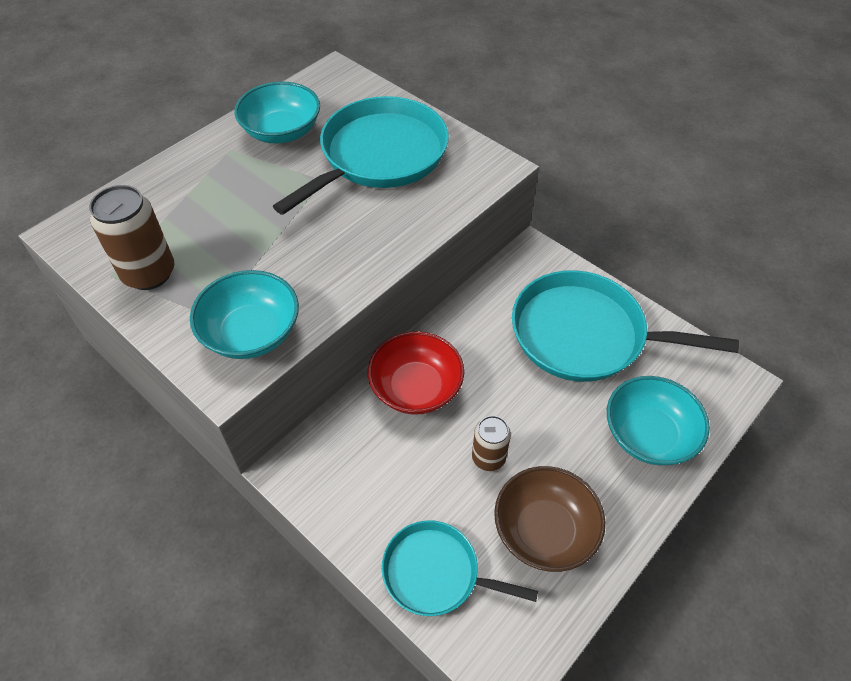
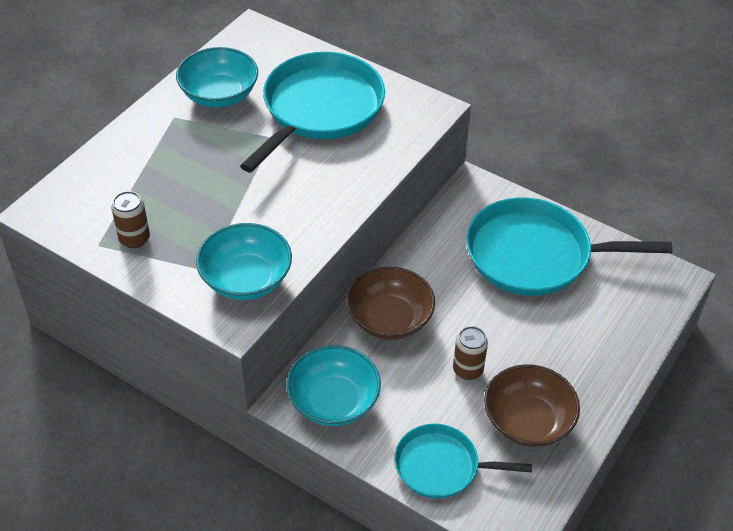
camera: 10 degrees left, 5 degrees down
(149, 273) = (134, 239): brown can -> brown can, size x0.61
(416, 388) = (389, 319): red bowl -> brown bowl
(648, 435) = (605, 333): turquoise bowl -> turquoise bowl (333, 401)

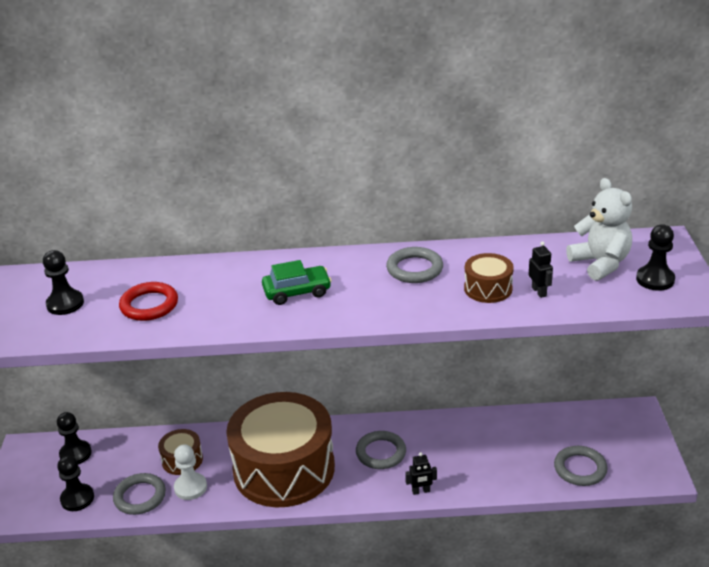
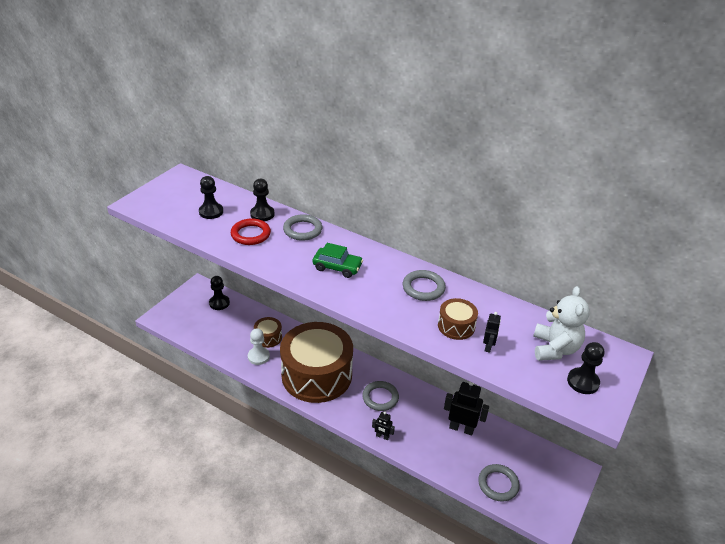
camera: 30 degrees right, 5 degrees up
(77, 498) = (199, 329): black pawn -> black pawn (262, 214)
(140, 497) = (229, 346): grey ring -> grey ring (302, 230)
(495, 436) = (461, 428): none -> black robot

★ ★ ★ ★

_WHAT THIS TASK INVOLVES_
Only one span is to be repeated: the line with "camera: 30 degrees right, 5 degrees up" through the final line of the entries above, word for word.

_EXERCISE RESPONSE_
camera: 30 degrees right, 5 degrees up
(77, 498) = (199, 329): black pawn -> black pawn (262, 214)
(140, 497) = (229, 346): grey ring -> grey ring (302, 230)
(495, 436) = (461, 428): none -> black robot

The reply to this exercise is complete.